*EXERCISE BRIEF*.
Return all lines from the entries below in which the word "fridge" is present.

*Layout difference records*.
▼
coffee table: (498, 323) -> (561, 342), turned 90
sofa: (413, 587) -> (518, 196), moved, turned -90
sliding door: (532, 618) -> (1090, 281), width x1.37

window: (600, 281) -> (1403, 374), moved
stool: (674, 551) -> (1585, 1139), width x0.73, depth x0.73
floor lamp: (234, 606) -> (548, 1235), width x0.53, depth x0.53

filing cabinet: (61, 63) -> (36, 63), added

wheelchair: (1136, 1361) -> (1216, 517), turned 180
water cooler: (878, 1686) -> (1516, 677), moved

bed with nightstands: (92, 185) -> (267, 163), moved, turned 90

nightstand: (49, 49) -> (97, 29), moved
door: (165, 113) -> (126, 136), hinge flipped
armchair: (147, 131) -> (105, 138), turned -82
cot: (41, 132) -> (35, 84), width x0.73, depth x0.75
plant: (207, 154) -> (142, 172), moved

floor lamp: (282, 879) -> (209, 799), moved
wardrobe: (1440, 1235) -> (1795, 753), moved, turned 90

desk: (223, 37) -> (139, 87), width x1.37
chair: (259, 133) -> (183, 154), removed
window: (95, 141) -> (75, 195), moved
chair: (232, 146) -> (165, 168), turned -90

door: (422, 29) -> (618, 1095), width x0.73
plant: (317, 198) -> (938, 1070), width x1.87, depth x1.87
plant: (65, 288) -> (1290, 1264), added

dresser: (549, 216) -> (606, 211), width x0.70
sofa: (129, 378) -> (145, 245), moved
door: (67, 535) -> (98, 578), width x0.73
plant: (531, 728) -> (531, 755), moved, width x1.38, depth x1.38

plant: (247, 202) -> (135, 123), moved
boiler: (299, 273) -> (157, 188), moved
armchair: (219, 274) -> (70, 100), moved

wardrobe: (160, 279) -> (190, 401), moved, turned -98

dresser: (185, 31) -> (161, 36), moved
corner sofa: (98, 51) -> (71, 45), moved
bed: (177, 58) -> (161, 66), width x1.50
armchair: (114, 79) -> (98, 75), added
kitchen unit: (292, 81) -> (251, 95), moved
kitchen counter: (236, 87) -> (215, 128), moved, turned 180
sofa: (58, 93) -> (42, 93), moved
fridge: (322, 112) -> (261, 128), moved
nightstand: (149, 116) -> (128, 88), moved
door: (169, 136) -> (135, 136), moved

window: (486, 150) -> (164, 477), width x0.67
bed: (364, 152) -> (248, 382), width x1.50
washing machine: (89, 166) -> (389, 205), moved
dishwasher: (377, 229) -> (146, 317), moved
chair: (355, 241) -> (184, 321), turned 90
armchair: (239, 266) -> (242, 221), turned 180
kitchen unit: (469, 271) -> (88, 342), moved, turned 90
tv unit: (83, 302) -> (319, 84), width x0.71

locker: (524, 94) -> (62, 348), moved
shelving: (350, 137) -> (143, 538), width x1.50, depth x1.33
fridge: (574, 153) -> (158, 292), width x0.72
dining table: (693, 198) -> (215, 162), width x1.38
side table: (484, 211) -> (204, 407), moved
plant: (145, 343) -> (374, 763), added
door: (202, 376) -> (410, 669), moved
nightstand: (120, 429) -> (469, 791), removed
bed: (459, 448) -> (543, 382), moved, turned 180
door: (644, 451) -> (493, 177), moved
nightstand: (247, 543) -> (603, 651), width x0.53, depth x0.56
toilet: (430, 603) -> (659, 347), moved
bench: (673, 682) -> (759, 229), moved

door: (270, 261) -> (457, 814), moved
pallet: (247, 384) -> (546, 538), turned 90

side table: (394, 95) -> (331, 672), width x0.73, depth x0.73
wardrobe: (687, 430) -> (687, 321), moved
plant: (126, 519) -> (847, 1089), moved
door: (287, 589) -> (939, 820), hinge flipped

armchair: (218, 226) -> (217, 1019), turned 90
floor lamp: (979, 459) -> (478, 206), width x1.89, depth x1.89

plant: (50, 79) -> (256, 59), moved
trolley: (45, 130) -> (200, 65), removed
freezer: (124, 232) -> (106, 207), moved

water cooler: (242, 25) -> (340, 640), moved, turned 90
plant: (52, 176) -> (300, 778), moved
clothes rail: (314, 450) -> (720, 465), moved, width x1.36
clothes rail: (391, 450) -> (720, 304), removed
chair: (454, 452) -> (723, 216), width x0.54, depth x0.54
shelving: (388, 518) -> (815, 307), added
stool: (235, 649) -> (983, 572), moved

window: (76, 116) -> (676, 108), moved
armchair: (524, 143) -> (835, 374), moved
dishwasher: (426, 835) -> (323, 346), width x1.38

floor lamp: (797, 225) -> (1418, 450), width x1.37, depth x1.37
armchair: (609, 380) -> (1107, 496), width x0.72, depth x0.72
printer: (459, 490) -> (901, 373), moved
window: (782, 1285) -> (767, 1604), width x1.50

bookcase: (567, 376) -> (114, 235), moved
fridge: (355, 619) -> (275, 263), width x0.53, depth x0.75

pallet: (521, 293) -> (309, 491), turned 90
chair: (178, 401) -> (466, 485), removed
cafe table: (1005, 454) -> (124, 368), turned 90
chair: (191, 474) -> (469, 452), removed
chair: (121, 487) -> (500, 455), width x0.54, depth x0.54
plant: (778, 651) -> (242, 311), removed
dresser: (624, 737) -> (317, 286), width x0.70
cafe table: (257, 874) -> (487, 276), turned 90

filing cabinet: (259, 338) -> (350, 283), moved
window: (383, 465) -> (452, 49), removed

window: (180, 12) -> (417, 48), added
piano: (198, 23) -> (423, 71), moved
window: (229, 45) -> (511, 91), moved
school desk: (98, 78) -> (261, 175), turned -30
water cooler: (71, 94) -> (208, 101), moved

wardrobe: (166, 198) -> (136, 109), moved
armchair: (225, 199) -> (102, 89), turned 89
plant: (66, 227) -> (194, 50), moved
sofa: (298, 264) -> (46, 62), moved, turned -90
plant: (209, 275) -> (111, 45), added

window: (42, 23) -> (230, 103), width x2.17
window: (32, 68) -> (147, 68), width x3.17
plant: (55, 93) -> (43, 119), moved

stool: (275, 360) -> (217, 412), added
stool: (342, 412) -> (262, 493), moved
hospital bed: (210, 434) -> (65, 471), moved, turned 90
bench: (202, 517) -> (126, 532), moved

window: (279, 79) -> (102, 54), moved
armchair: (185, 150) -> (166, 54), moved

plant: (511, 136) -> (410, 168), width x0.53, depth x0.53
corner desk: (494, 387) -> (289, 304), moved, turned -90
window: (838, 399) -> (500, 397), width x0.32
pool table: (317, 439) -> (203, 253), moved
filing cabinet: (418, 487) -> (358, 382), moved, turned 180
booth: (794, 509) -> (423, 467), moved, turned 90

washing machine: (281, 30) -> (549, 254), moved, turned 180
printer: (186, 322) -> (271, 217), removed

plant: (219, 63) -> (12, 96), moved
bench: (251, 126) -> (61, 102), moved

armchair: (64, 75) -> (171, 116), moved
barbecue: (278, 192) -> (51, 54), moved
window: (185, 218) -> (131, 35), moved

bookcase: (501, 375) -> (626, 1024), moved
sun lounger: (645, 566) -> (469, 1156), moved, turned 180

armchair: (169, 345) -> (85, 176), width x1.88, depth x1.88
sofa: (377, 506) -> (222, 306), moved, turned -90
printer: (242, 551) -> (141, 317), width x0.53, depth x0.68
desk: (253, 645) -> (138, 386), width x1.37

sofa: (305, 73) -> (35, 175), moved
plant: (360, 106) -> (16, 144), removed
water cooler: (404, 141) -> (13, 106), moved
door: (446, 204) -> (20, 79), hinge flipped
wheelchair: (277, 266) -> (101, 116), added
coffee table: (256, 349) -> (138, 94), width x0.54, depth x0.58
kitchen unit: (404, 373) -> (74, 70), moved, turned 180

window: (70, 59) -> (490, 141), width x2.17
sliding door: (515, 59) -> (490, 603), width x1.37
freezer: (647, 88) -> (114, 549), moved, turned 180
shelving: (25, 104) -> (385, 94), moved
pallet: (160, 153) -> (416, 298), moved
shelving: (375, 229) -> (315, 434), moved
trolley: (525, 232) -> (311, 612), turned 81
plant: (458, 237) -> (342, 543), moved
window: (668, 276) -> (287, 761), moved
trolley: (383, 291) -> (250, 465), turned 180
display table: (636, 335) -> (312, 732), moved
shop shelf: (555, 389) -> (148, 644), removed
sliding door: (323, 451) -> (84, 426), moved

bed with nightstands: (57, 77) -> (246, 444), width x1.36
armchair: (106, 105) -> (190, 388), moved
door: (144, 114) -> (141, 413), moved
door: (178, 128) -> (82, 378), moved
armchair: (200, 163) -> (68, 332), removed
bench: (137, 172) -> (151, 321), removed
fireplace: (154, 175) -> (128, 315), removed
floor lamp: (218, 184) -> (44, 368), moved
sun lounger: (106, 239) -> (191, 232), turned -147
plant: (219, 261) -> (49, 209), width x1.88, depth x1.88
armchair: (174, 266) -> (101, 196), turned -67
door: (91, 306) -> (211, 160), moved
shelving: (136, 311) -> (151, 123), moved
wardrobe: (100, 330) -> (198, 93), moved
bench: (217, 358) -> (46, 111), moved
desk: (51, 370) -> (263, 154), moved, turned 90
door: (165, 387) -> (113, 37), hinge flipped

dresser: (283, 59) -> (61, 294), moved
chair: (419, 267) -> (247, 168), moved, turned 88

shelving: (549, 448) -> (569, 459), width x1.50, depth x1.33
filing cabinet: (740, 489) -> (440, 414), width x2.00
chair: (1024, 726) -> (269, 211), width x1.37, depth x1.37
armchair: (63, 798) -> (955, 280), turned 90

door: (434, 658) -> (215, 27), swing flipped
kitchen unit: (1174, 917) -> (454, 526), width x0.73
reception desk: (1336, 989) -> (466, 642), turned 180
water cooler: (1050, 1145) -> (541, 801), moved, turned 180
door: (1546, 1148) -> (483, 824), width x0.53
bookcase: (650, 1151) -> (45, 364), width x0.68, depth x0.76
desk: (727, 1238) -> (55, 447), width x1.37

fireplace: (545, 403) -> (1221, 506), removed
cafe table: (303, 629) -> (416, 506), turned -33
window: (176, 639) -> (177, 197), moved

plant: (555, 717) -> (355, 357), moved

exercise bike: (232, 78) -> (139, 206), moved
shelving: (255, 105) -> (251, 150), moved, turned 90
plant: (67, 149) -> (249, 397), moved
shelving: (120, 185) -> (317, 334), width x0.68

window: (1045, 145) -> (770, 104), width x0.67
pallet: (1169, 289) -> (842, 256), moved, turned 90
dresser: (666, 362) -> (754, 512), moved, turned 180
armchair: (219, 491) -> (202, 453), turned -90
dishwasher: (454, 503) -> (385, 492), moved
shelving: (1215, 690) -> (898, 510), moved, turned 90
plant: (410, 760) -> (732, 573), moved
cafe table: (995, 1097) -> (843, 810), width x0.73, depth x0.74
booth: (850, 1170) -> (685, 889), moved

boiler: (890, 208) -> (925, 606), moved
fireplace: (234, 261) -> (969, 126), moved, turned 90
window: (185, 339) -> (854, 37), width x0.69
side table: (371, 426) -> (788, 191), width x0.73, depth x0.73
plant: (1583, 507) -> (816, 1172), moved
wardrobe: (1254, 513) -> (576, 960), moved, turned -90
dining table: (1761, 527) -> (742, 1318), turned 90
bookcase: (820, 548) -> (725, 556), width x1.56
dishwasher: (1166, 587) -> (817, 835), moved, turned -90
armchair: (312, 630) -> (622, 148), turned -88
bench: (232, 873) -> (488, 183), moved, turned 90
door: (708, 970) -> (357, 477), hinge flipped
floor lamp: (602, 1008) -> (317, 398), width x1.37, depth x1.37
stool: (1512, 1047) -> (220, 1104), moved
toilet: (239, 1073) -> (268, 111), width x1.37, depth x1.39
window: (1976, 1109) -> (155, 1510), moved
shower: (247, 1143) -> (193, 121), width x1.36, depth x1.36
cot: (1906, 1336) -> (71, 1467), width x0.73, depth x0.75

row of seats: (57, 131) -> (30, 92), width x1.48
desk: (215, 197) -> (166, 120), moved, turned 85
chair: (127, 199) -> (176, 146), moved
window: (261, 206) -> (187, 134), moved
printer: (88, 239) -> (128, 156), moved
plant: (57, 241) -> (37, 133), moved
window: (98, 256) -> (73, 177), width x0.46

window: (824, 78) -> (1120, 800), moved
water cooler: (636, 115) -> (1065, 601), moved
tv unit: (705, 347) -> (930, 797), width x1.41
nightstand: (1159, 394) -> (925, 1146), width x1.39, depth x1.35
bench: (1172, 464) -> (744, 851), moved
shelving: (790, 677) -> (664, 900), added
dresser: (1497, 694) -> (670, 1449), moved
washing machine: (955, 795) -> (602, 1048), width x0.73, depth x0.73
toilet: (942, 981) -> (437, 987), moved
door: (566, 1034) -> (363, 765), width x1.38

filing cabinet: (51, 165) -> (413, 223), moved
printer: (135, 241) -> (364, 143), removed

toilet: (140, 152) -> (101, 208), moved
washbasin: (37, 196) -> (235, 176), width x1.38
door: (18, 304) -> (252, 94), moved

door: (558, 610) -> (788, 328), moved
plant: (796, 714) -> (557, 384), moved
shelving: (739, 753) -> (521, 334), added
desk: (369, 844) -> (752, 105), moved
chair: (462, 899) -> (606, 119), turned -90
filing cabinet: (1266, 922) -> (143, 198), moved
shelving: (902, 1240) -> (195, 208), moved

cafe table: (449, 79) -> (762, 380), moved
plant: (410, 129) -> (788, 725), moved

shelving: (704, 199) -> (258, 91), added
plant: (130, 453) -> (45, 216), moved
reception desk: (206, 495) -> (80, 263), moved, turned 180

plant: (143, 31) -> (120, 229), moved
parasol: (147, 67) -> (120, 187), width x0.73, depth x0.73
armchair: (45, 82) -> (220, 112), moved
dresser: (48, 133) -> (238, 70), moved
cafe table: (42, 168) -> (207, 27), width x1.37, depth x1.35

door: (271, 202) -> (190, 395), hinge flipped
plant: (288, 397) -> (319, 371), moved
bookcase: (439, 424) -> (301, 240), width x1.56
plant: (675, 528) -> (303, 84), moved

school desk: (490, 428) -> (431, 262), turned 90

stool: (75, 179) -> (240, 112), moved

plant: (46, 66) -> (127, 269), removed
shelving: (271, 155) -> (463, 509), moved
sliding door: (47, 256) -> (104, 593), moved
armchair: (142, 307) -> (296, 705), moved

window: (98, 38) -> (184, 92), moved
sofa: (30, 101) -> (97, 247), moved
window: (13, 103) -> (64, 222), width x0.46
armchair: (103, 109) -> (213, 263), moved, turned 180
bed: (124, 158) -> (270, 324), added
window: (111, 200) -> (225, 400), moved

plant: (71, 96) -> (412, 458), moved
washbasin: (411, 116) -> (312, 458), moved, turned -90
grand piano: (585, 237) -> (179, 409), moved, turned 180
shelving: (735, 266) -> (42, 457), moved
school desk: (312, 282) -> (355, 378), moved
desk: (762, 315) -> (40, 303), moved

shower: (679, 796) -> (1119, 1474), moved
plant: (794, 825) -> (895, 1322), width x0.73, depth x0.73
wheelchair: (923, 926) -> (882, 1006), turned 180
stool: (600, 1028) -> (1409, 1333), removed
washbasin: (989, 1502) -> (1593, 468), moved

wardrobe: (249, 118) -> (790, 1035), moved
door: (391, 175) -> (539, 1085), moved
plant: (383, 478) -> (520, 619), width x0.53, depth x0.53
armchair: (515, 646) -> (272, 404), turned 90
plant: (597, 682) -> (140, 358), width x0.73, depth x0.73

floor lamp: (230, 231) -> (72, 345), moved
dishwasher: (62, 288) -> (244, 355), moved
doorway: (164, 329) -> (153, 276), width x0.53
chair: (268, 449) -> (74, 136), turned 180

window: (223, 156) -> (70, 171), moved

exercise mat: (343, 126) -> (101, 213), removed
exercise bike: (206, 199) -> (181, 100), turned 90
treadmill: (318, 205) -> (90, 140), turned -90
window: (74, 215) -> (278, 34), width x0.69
▲
*EXERCISE ANSWER*.
fridge: (322, 112) -> (261, 128), moved
fridge: (574, 153) -> (158, 292), width x0.72
fridge: (355, 619) -> (275, 263), width x0.53, depth x0.75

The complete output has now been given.